→ What is asked:
Return each line in the listing below that contains the string "markup", treating uppercase and lowercase as different.

→ Records for this task:
-------
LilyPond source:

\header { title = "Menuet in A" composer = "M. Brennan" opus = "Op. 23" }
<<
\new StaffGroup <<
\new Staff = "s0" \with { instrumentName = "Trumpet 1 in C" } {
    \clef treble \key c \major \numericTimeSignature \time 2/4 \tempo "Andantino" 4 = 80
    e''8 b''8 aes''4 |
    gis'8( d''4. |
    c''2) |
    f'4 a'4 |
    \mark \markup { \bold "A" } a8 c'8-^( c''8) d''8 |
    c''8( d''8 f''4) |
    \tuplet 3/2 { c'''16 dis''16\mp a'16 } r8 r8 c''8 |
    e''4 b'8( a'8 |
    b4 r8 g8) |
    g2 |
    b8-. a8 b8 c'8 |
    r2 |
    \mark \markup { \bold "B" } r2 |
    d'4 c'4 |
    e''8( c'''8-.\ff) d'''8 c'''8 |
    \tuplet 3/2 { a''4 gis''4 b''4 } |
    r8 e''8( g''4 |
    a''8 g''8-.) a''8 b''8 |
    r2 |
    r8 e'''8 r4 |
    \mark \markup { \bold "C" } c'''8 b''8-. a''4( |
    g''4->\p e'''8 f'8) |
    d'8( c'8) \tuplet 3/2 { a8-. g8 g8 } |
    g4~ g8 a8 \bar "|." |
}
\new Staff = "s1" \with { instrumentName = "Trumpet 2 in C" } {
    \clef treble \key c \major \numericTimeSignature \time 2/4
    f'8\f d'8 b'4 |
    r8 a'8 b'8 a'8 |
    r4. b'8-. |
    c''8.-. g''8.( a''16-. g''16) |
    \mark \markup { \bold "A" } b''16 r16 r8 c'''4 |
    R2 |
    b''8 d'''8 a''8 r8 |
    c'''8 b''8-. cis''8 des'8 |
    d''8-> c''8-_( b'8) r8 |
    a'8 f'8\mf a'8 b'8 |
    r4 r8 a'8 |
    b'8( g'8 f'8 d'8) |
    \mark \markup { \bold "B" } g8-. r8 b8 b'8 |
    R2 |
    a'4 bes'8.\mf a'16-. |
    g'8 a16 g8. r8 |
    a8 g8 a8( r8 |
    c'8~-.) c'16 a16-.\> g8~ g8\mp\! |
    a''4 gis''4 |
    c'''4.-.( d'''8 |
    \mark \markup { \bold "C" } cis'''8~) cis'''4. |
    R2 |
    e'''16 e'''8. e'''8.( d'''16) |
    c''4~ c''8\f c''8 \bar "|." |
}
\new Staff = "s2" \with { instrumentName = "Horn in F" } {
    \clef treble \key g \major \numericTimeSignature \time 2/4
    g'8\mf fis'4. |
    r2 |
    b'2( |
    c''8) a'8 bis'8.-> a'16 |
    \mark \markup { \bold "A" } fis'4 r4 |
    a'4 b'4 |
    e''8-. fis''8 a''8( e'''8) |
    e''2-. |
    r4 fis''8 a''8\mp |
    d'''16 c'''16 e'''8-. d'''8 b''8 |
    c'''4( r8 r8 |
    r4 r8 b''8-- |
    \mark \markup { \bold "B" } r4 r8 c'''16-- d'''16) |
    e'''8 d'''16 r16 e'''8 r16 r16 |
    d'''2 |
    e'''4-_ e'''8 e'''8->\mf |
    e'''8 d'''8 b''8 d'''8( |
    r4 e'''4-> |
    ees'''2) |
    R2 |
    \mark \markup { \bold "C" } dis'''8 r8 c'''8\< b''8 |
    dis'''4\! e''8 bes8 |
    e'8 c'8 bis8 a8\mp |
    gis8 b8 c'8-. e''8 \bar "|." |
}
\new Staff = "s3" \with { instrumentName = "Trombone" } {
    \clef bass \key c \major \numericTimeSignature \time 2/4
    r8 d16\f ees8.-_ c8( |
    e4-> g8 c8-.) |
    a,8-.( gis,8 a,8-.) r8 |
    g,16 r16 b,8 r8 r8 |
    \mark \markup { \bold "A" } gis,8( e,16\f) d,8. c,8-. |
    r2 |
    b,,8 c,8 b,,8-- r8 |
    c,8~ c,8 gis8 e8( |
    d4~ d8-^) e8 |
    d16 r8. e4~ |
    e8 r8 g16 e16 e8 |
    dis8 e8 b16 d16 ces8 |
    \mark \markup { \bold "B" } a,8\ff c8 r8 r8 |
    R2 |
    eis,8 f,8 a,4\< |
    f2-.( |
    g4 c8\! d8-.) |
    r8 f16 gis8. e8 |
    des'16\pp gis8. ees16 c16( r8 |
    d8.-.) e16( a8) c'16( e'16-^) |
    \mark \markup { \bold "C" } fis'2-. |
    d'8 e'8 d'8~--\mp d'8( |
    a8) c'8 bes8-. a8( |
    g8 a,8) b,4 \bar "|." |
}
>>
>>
-------
→ Worked answer:
    \mark \markup { \bold "A" } a8 c'8-^( c''8) d''8 |
    \mark \markup { \bold "B" } r2 |
    \mark \markup { \bold "C" } c'''8 b''8-. a''4( |
    \mark \markup { \bold "A" } b''16 r16 r8 c'''4 |
    \mark \markup { \bold "B" } g8-. r8 b8 b'8 |
    \mark \markup { \bold "C" } cis'''8~) cis'''4. |
    \mark \markup { \bold "A" } fis'4 r4 |
    \mark \markup { \bold "B" } r4 r8 c'''16-- d'''16) |
    \mark \markup { \bold "C" } dis'''8 r8 c'''8\< b''8 |
    \mark \markup { \bold "A" } gis,8( e,16\f) d,8. c,8-. |
    \mark \markup { \bold "B" } a,8\ff c8 r8 r8 |
    \mark \markup { \bold "C" } fis'2-. |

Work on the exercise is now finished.